→ **WORK INSTRUCTION**
Starting at the line that contains "none -> purple brick F4:G5 level 1", copy every line through the end of the records below exactly as written, leaving out pictures.

=== Begin Enclosure ===

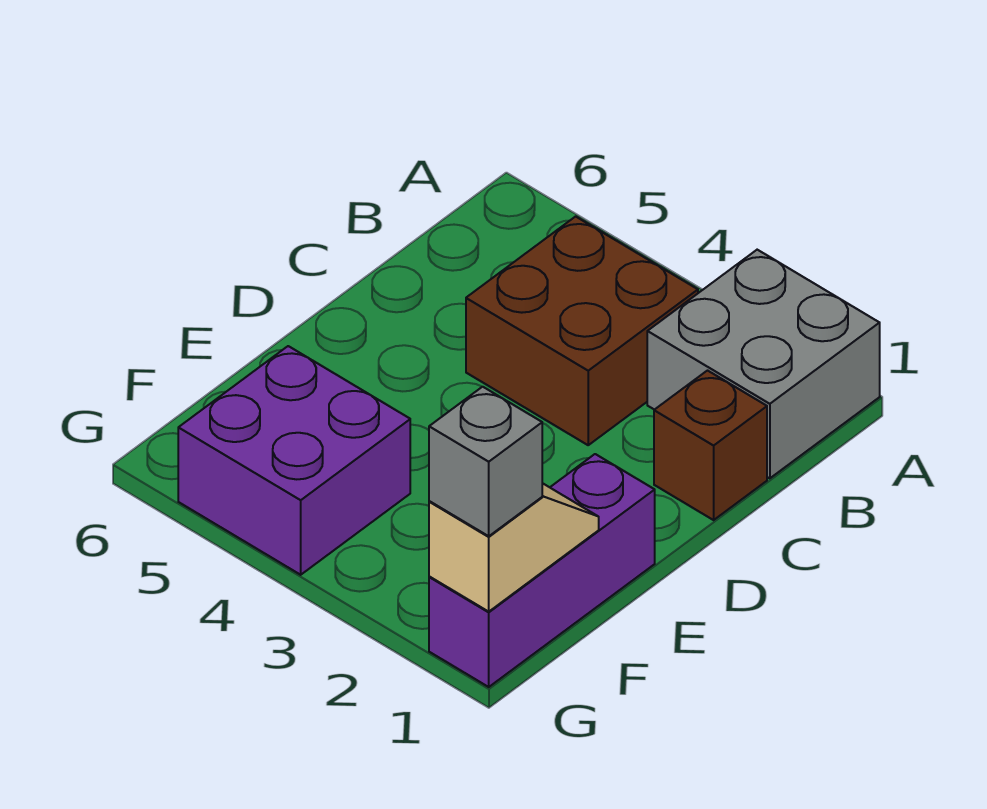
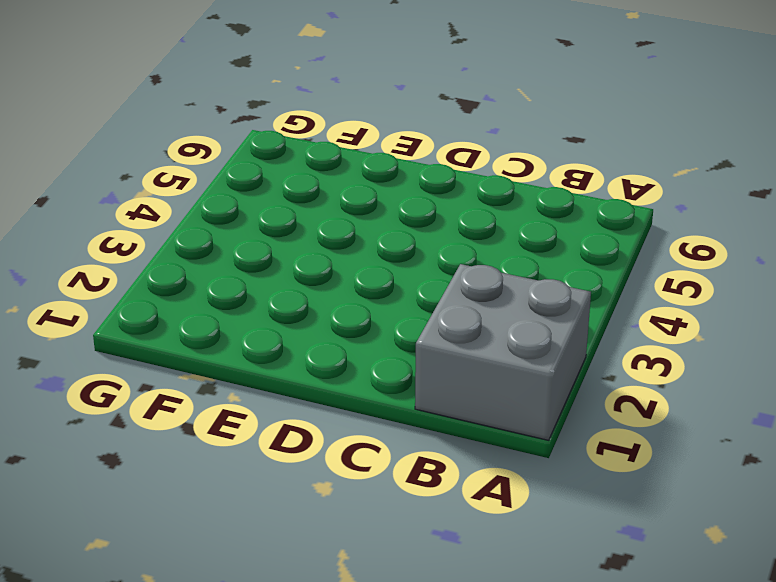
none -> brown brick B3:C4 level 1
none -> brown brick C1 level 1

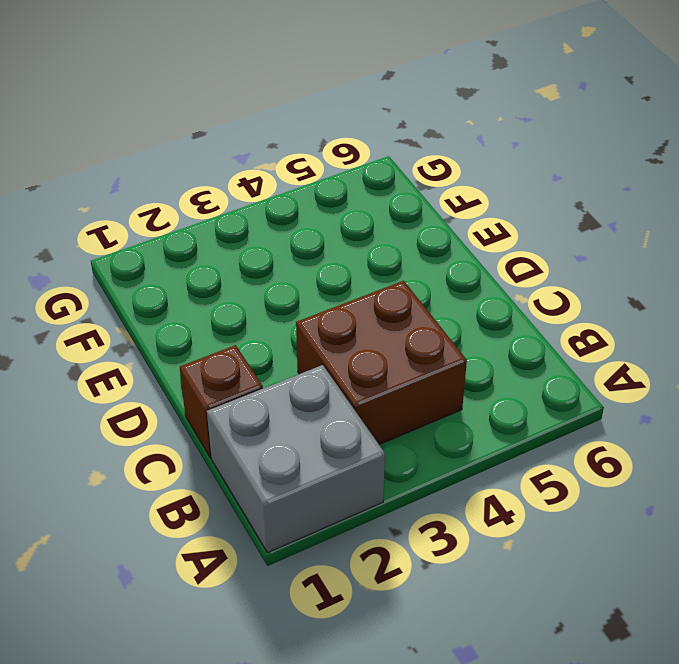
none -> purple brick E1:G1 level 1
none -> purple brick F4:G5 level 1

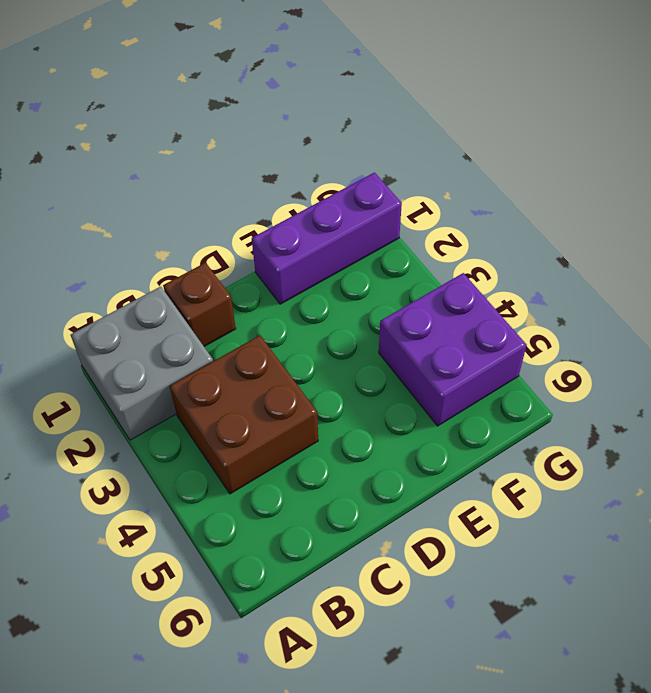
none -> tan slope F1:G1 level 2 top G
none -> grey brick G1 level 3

=== End Enclosure ===

→ **SOLUTION**
none -> purple brick F4:G5 level 1

none -> tan slope F1:G1 level 2 top G
none -> grey brick G1 level 3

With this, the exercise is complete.